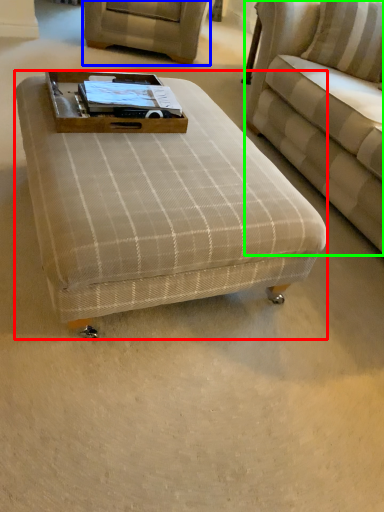
Question: Which is farther away from table (highlighted by a red box)? swivel chair (highlighted by a blue box) or studio couch (highlighted by a green box)?

Choices:
 (A) swivel chair
 (B) studio couch

Answer: (A)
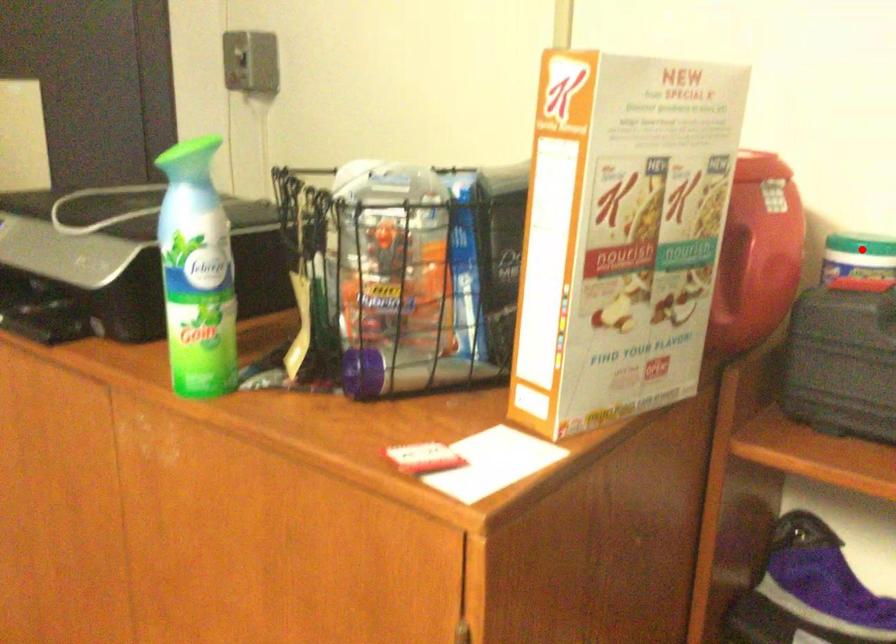
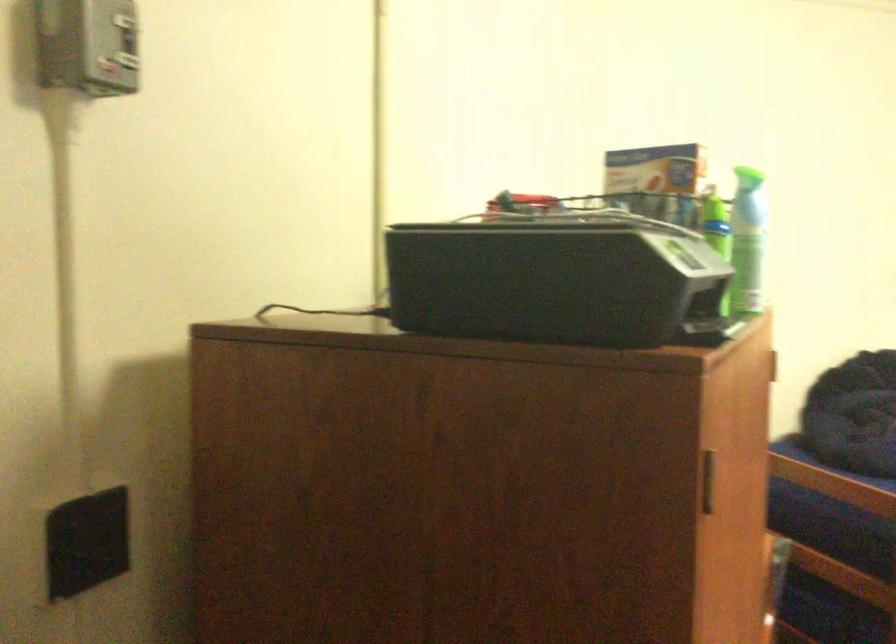
Question: I am providing you with two images of the same scene from different viewpoints. A red point is marked on the first image. At the location where the point appears in image 1, is it still visible in image 2?

Choices:
 (A) Yes
 (B) No

Answer: (B)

———

» Was gefragt ist: Schreibe die Zeilen des Materials wortgetreu ab. Beginne bei der Zeile, die „Answer: (A)“ enthält, höre nach dem Ende des Materials auf und lass dabei die Bilder weg.

» Lösung der Aufgabe:
Answer: (A)
Question: I am providing you with two images of the same scene from different viewpoints. A red point is marked on the first image. At the location where the point appears in image 1, is it still visible in image 2?

Choices:
 (A) Yes
 (B) No

Answer: (B)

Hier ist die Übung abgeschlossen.